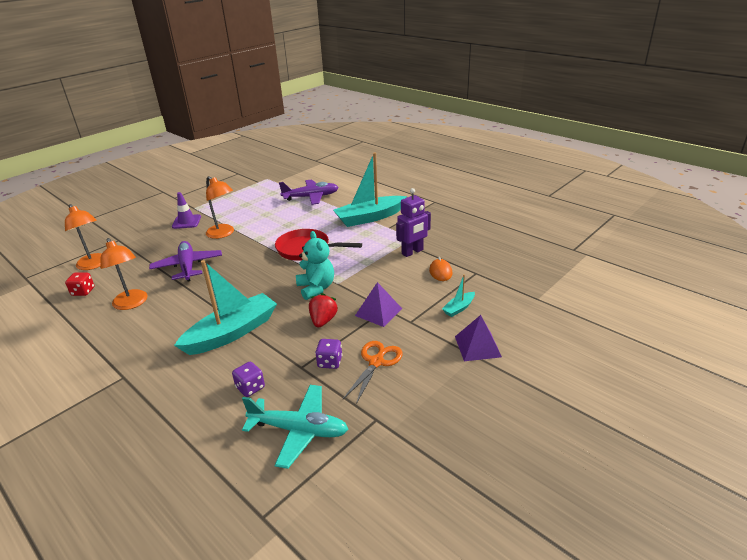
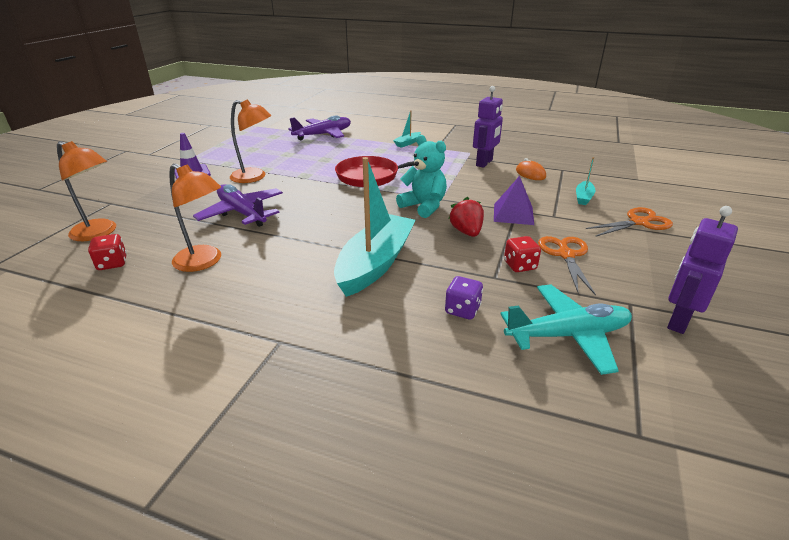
camera: 25 degrees left, 0 degrees up
(330, 362) = (520, 266): purple dice -> red dice
(369, 218) = (407, 143): turquoise boat -> turquoise boat, size x0.44
(395, 445) = (678, 320): none -> purple robot
(477, 346) = (639, 222): purple pyramid -> orange scissors

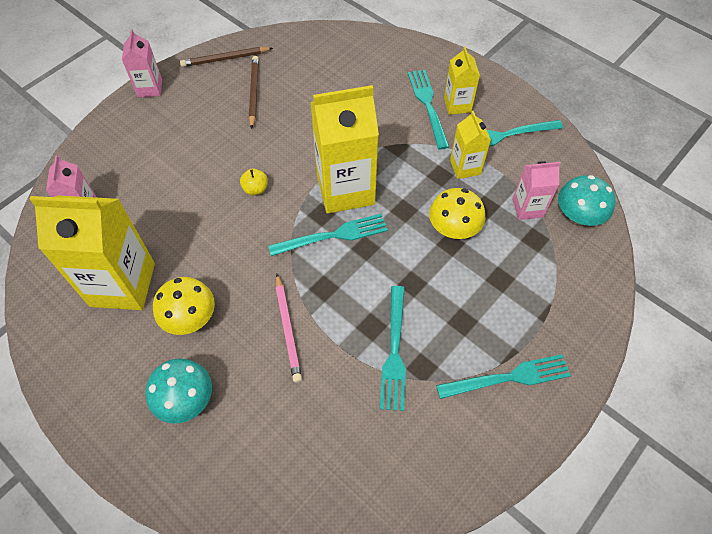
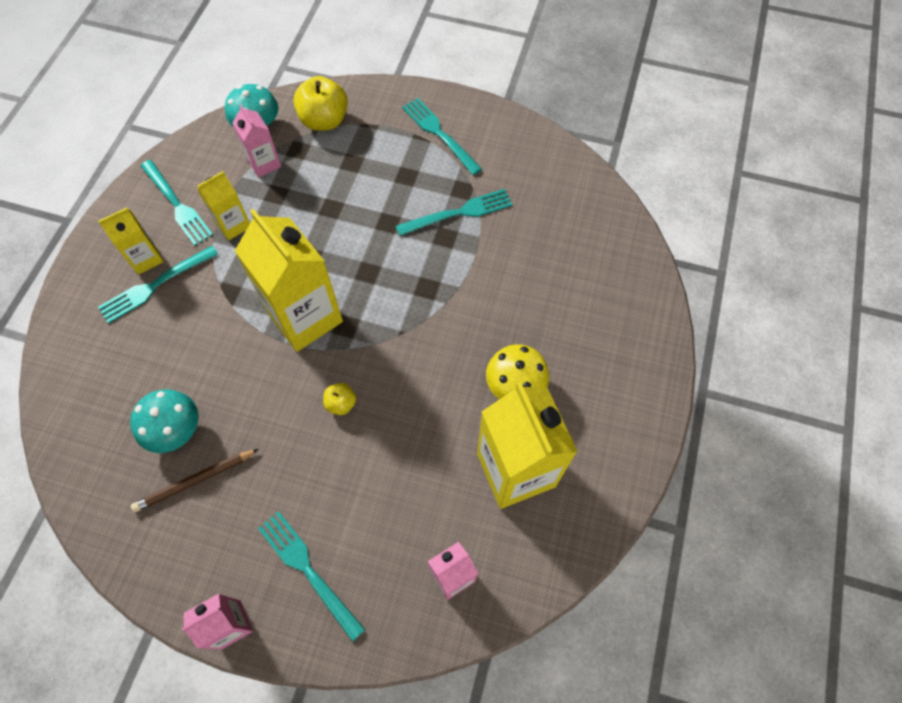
camera: 115 degrees left, 5 degrees up
(185, 399) = (587, 346): turquoise mushroom -> turquoise mushroom (175, 430)
(225, 59) = (143, 552): brown pencil -> none
(287, 329) = (481, 299): pink pencil -> none
(333, 235) = (366, 304): turquoise fork -> turquoise fork (307, 570)
(453, 228) = (312, 211): yellow mushroom -> none
(567, 274) = (324, 120): none -> yellow apple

-------------------------

▸ **Task brief**: The expected output is every entry above, character for character, with no pictures.

▸ **Task result**:
camera: 25 degrees left, 0 degrees up
(330, 362) = (520, 266): purple dice -> red dice
(369, 218) = (407, 143): turquoise boat -> turquoise boat, size x0.44
(395, 445) = (678, 320): none -> purple robot
(477, 346) = (639, 222): purple pyramid -> orange scissors

camera: 115 degrees left, 5 degrees up
(185, 399) = (587, 346): turquoise mushroom -> turquoise mushroom (175, 430)
(225, 59) = (143, 552): brown pencil -> none
(287, 329) = (481, 299): pink pencil -> none
(333, 235) = (366, 304): turquoise fork -> turquoise fork (307, 570)
(453, 228) = (312, 211): yellow mushroom -> none
(567, 274) = (324, 120): none -> yellow apple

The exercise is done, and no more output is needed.